(RECORDS SUPPLIED begins)

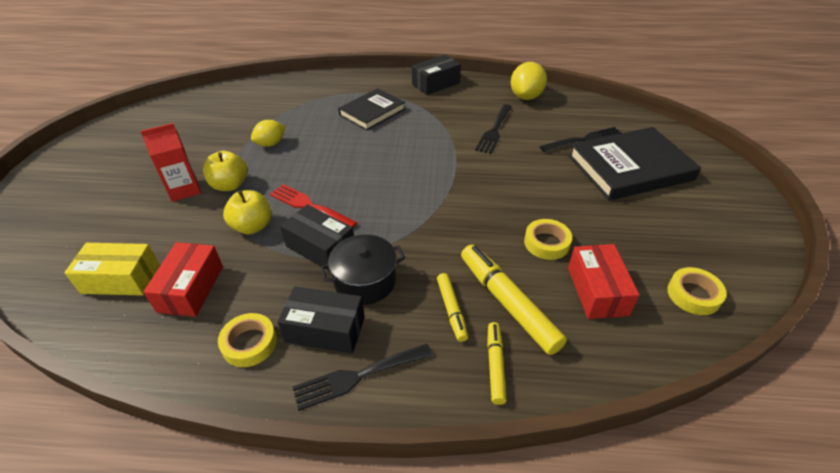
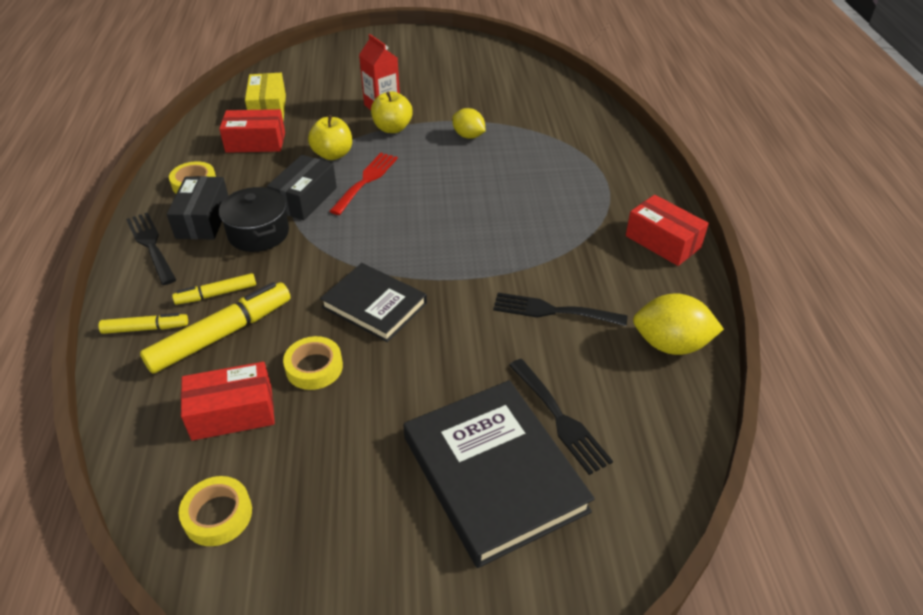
camera: 80 degrees right, 0 degrees up
black book [338,88,405,131] -> black book moved to [320,263,427,342]
black box [412,55,461,95] -> red box [626,195,709,266]

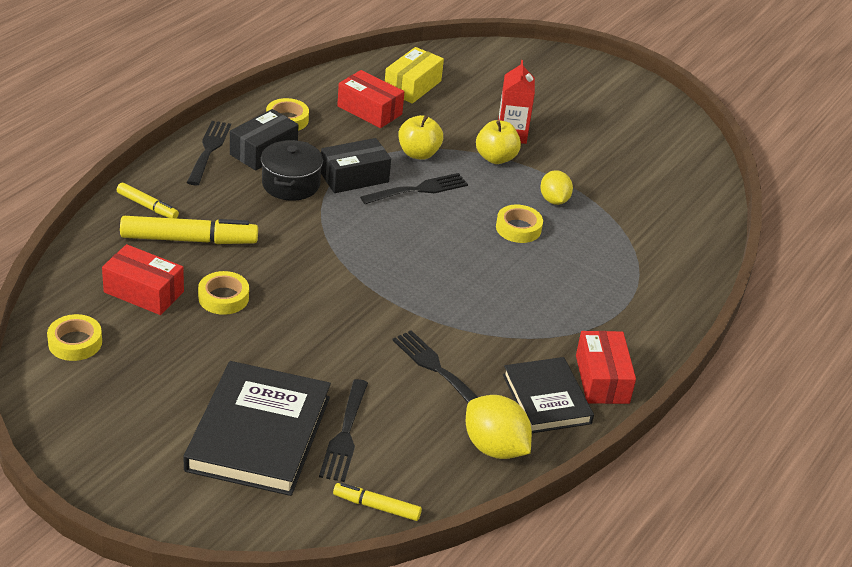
camera: 35 degrees right, 5 degrees down
yellow marker [172,273,256,305] -> yellow marker moved to [333,483,422,521]
black book [320,263,427,342] -> black book moved to [503,357,594,433]
red fork [329,153,398,215] -> black fork [360,173,468,204]
none -> yellow tape [496,204,543,243]

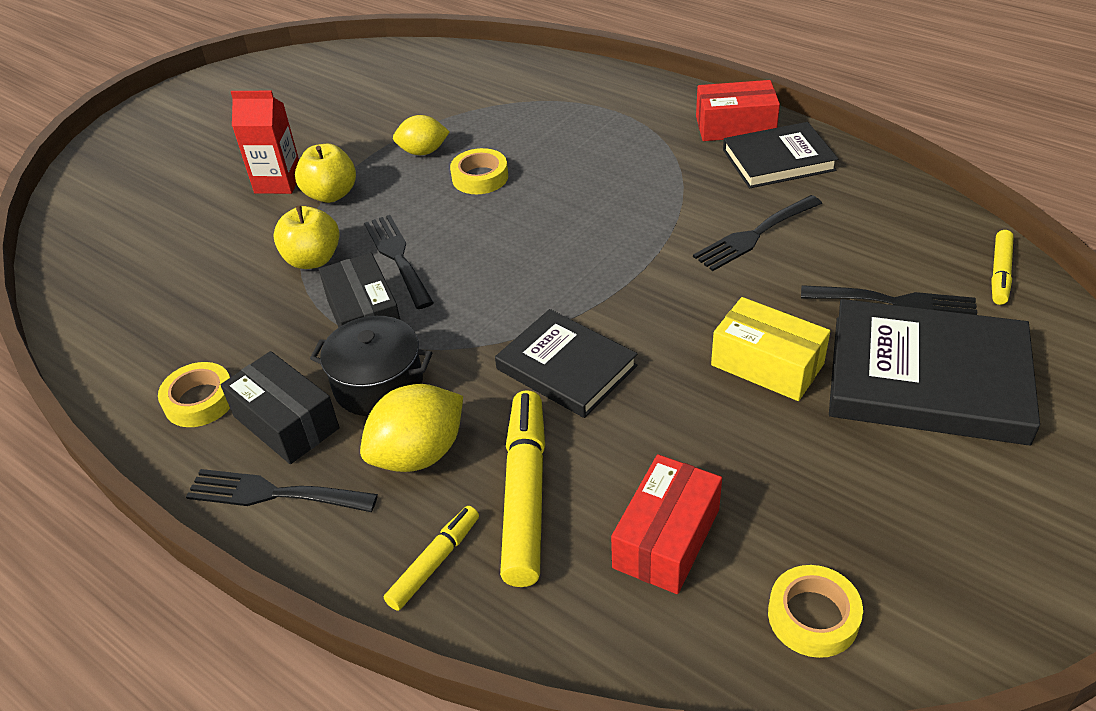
camera: 80 degrees left, 5 degrees up
yellow tape [198,271,249,315] -> none
red box [337,70,404,128] -> none
yellow box [385,47,444,104] -> yellow box moved to [711,297,830,401]
yellow lemon [466,395,532,459] -> yellow lemon moved to [360,384,463,472]
none -> black book [495,309,637,418]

(RECORDS SUPPLIED ends)

__EXERCISE REQUIREMENTS__: Nothing should appear in the answer except the lines from the one with "red box [337,70,404,128] -> none" through the final line of the records, written exactly.

__OUTPUT FOR THIS TASK__:
red box [337,70,404,128] -> none
yellow box [385,47,444,104] -> yellow box moved to [711,297,830,401]
yellow lemon [466,395,532,459] -> yellow lemon moved to [360,384,463,472]
none -> black book [495,309,637,418]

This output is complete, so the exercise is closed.